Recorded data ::
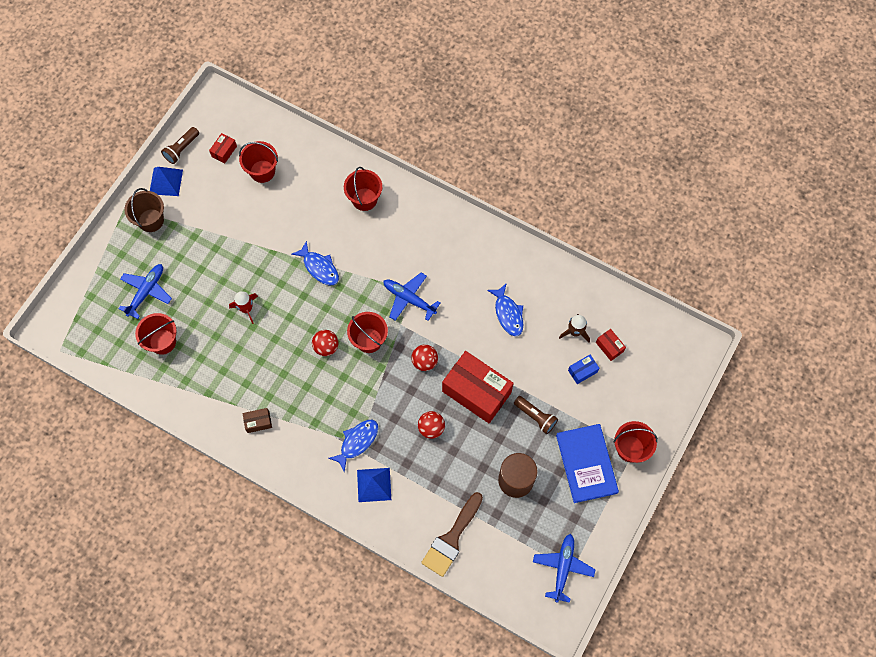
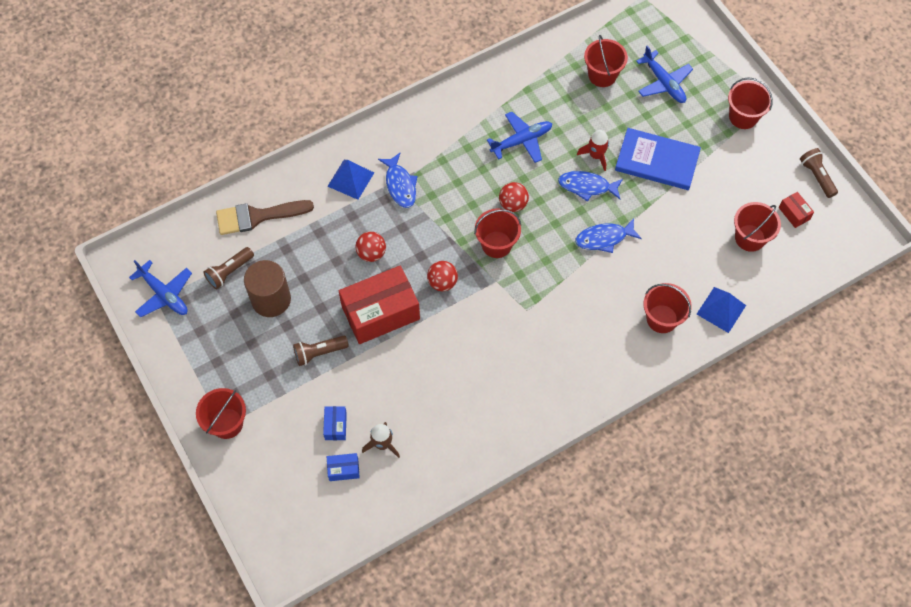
camera: 120 degrees right, 5 degrees down
(151, 220) = (743, 117): brown bucket -> red bucket
(166, 181) = (783, 147): blue pyramid -> blue pyramid (721, 309)
(258, 422) = (473, 116): brown box -> none
(409, 299) = (519, 303): blue plane -> blue plane (521, 141)
(451, 538) = (257, 217): brown brush -> brown brush turned 75 degrees counterclockwise
(508, 314) = (444, 389): blue fish -> blue fish (587, 186)
(512, 528) = (229, 272): none -> brown flashlight
(586, 464) = (241, 372): blue book -> blue book (657, 161)
(609, 347) = (343, 469): red box -> blue box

Exercise brief ::
Only the lines from the one with "(512, 528) = (229, 272): none" through the last line above should be restated, word for word.

Answer box ::
(512, 528) = (229, 272): none -> brown flashlight
(586, 464) = (241, 372): blue book -> blue book (657, 161)
(609, 347) = (343, 469): red box -> blue box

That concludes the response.